§ WRITTEN INSTRUCTION
Write out every one of the entries again, swapping "counterclockwise" for "anticlockwise" wherever it occurs and keeping everything else the same.

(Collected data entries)

****************************************

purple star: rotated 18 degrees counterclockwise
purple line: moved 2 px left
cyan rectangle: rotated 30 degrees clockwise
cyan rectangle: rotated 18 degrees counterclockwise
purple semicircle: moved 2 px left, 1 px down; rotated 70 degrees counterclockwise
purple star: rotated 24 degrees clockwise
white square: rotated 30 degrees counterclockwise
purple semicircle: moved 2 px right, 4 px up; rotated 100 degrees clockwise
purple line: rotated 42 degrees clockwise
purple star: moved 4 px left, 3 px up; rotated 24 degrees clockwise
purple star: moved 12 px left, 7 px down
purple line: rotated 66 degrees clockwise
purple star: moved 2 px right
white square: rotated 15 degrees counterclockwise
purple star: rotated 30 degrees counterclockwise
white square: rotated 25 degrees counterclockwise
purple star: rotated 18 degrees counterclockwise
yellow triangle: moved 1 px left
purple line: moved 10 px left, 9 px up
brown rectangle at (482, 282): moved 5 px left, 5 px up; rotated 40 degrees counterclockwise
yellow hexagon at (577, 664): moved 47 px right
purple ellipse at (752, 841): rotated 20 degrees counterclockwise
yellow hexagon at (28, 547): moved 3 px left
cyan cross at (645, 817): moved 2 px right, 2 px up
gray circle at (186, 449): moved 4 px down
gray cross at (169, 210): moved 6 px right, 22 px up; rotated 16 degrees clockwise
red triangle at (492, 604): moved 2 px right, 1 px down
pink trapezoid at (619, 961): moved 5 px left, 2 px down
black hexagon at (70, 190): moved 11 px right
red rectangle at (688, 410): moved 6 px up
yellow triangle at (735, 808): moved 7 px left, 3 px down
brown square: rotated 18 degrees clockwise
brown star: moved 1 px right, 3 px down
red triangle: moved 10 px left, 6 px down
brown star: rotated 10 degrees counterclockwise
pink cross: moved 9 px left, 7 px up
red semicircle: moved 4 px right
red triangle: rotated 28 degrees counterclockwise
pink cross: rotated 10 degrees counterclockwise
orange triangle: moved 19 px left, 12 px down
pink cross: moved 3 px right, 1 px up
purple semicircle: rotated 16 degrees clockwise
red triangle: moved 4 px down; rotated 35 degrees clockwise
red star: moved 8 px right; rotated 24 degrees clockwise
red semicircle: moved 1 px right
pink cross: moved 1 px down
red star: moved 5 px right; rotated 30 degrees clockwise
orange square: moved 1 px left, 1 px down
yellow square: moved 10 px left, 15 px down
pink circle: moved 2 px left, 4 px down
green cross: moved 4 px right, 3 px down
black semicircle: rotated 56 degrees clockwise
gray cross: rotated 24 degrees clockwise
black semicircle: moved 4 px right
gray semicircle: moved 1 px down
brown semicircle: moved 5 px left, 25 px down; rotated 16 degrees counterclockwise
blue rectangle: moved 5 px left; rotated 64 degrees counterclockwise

****************************************

§ TASK OUTPUT
purple star: rotated 18 degrees anticlockwise
purple line: moved 2 px left
cyan rectangle: rotated 30 degrees clockwise
cyan rectangle: rotated 18 degrees anticlockwise
purple semicircle: moved 2 px left, 1 px down; rotated 70 degrees anticlockwise
purple star: rotated 24 degrees clockwise
white square: rotated 30 degrees anticlockwise
purple semicircle: moved 2 px right, 4 px up; rotated 100 degrees clockwise
purple line: rotated 42 degrees clockwise
purple star: moved 4 px left, 3 px up; rotated 24 degrees clockwise
purple star: moved 12 px left, 7 px down
purple line: rotated 66 degrees clockwise
purple star: moved 2 px right
white square: rotated 15 degrees anticlockwise
purple star: rotated 30 degrees anticlockwise
white square: rotated 25 degrees anticlockwise
purple star: rotated 18 degrees anticlockwise
yellow triangle: moved 1 px left
purple line: moved 10 px left, 9 px up
brown rectangle at (482, 282): moved 5 px left, 5 px up; rotated 40 degrees anticlockwise
yellow hexagon at (577, 664): moved 47 px right
purple ellipse at (752, 841): rotated 20 degrees anticlockwise
yellow hexagon at (28, 547): moved 3 px left
cyan cross at (645, 817): moved 2 px right, 2 px up
gray circle at (186, 449): moved 4 px down
gray cross at (169, 210): moved 6 px right, 22 px up; rotated 16 degrees clockwise
red triangle at (492, 604): moved 2 px right, 1 px down
pink trapezoid at (619, 961): moved 5 px left, 2 px down
black hexagon at (70, 190): moved 11 px right
red rectangle at (688, 410): moved 6 px up
yellow triangle at (735, 808): moved 7 px left, 3 px down
brown square: rotated 18 degrees clockwise
brown star: moved 1 px right, 3 px down
red triangle: moved 10 px left, 6 px down
brown star: rotated 10 degrees anticlockwise
pink cross: moved 9 px left, 7 px up
red semicircle: moved 4 px right
red triangle: rotated 28 degrees anticlockwise
pink cross: rotated 10 degrees anticlockwise
orange triangle: moved 19 px left, 12 px down
pink cross: moved 3 px right, 1 px up
purple semicircle: rotated 16 degrees clockwise
red triangle: moved 4 px down; rotated 35 degrees clockwise
red star: moved 8 px right; rotated 24 degrees clockwise
red semicircle: moved 1 px right
pink cross: moved 1 px down
red star: moved 5 px right; rotated 30 degrees clockwise
orange square: moved 1 px left, 1 px down
yellow square: moved 10 px left, 15 px down
pink circle: moved 2 px left, 4 px down
green cross: moved 4 px right, 3 px down
black semicircle: rotated 56 degrees clockwise
gray cross: rotated 24 degrees clockwise
black semicircle: moved 4 px right
gray semicircle: moved 1 px down
brown semicircle: moved 5 px left, 25 px down; rotated 16 degrees anticlockwise
blue rectangle: moved 5 px left; rotated 64 degrees anticlockwise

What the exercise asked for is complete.